- [GIVEN DATA]
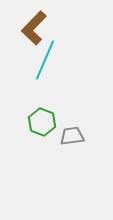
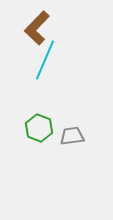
brown L-shape: moved 3 px right
green hexagon: moved 3 px left, 6 px down
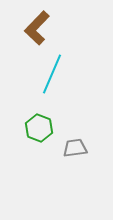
cyan line: moved 7 px right, 14 px down
gray trapezoid: moved 3 px right, 12 px down
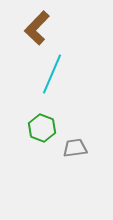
green hexagon: moved 3 px right
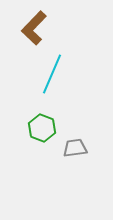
brown L-shape: moved 3 px left
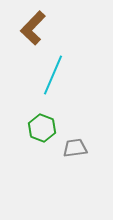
brown L-shape: moved 1 px left
cyan line: moved 1 px right, 1 px down
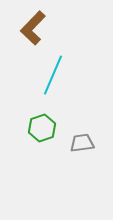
green hexagon: rotated 20 degrees clockwise
gray trapezoid: moved 7 px right, 5 px up
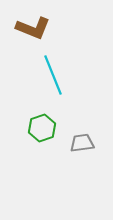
brown L-shape: rotated 112 degrees counterclockwise
cyan line: rotated 45 degrees counterclockwise
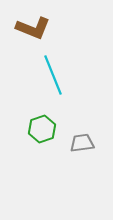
green hexagon: moved 1 px down
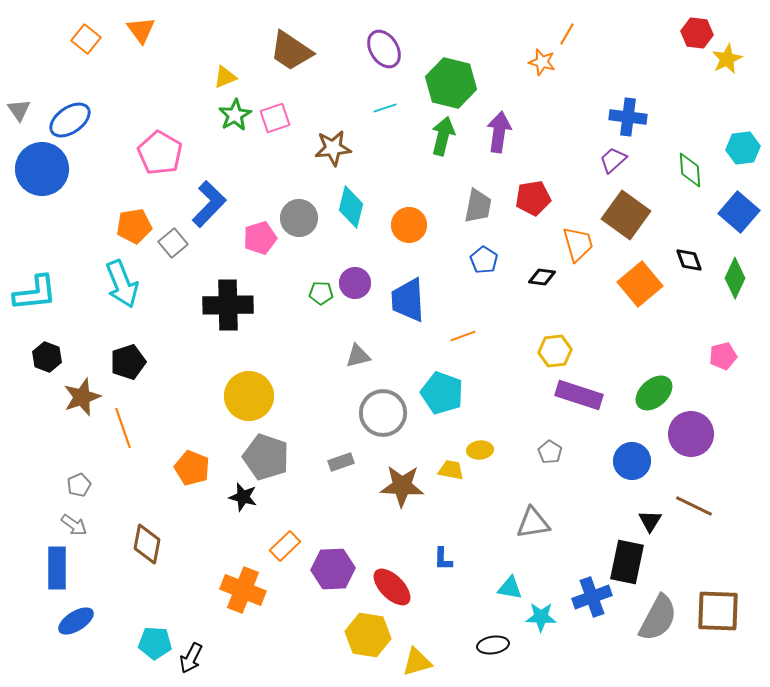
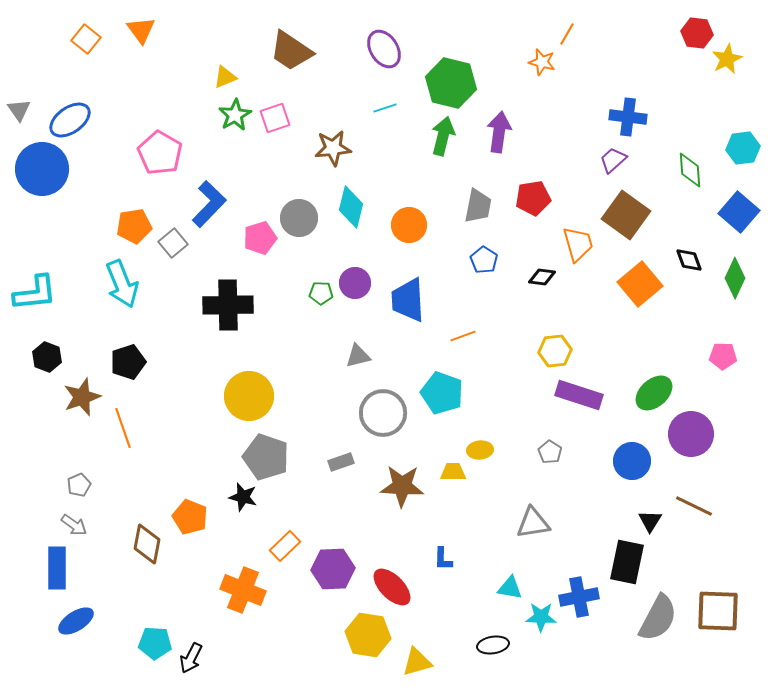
pink pentagon at (723, 356): rotated 16 degrees clockwise
orange pentagon at (192, 468): moved 2 px left, 49 px down
yellow trapezoid at (451, 470): moved 2 px right, 2 px down; rotated 12 degrees counterclockwise
blue cross at (592, 597): moved 13 px left; rotated 9 degrees clockwise
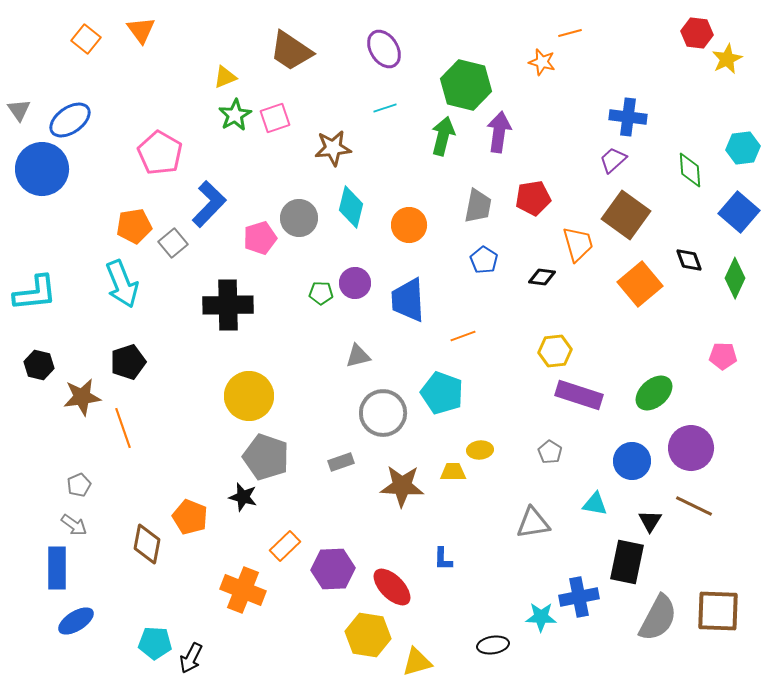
orange line at (567, 34): moved 3 px right, 1 px up; rotated 45 degrees clockwise
green hexagon at (451, 83): moved 15 px right, 2 px down
black hexagon at (47, 357): moved 8 px left, 8 px down; rotated 8 degrees counterclockwise
brown star at (82, 397): rotated 12 degrees clockwise
purple circle at (691, 434): moved 14 px down
cyan triangle at (510, 588): moved 85 px right, 84 px up
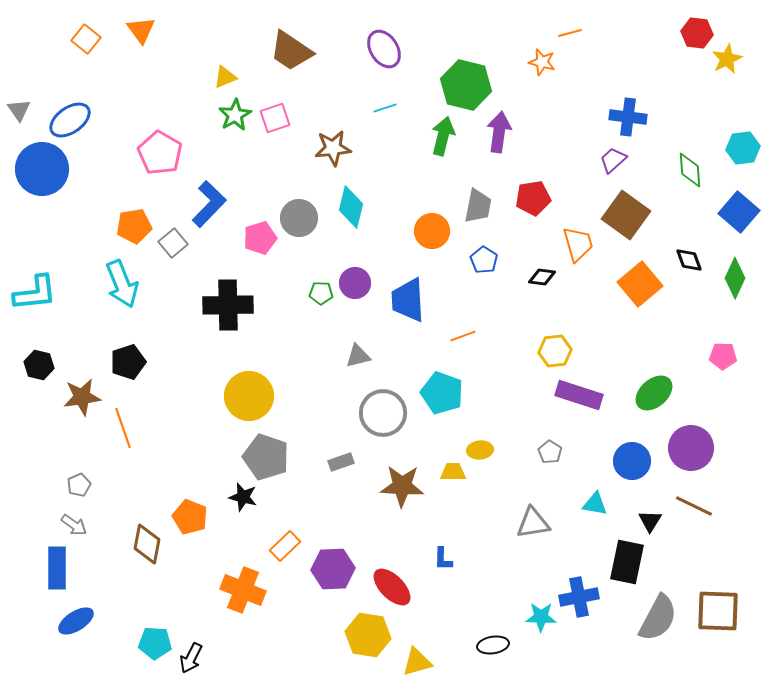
orange circle at (409, 225): moved 23 px right, 6 px down
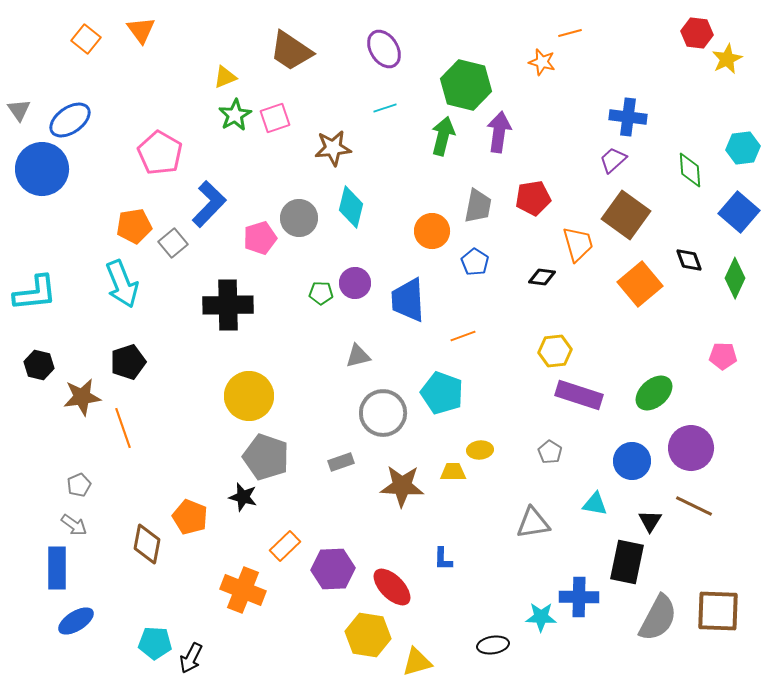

- [WHAT THE TASK REQUIRES] Please update the records above by changing "brown L-shape" to "red L-shape" wherever it appears, keeping every other line unchanged. Leave the picture lines out of your answer.

- [THE REPLY]
red L-shape: moved 3 px right
green hexagon: moved 3 px left, 6 px down
cyan line: moved 7 px right, 14 px down
gray trapezoid: moved 3 px right, 12 px down
green hexagon: moved 3 px right
red L-shape: moved 3 px left
red L-shape: moved 1 px left
cyan line: moved 1 px right, 1 px down
green hexagon: rotated 20 degrees clockwise
gray trapezoid: moved 7 px right, 5 px up
red L-shape: rotated 112 degrees counterclockwise
cyan line: rotated 45 degrees counterclockwise
green hexagon: moved 1 px down
pink pentagon at (723, 356): rotated 16 degrees clockwise
orange pentagon at (192, 468): moved 2 px left, 49 px down
yellow trapezoid at (451, 470): moved 2 px right, 2 px down; rotated 12 degrees counterclockwise
blue cross at (592, 597): moved 13 px left; rotated 9 degrees clockwise
orange line at (567, 34): moved 3 px right, 1 px up; rotated 45 degrees clockwise
green hexagon at (451, 83): moved 15 px right, 2 px down
black hexagon at (47, 357): moved 8 px left, 8 px down; rotated 8 degrees counterclockwise
brown star at (82, 397): rotated 12 degrees clockwise
purple circle at (691, 434): moved 14 px down
cyan triangle at (510, 588): moved 85 px right, 84 px up
orange circle at (409, 225): moved 23 px right, 6 px down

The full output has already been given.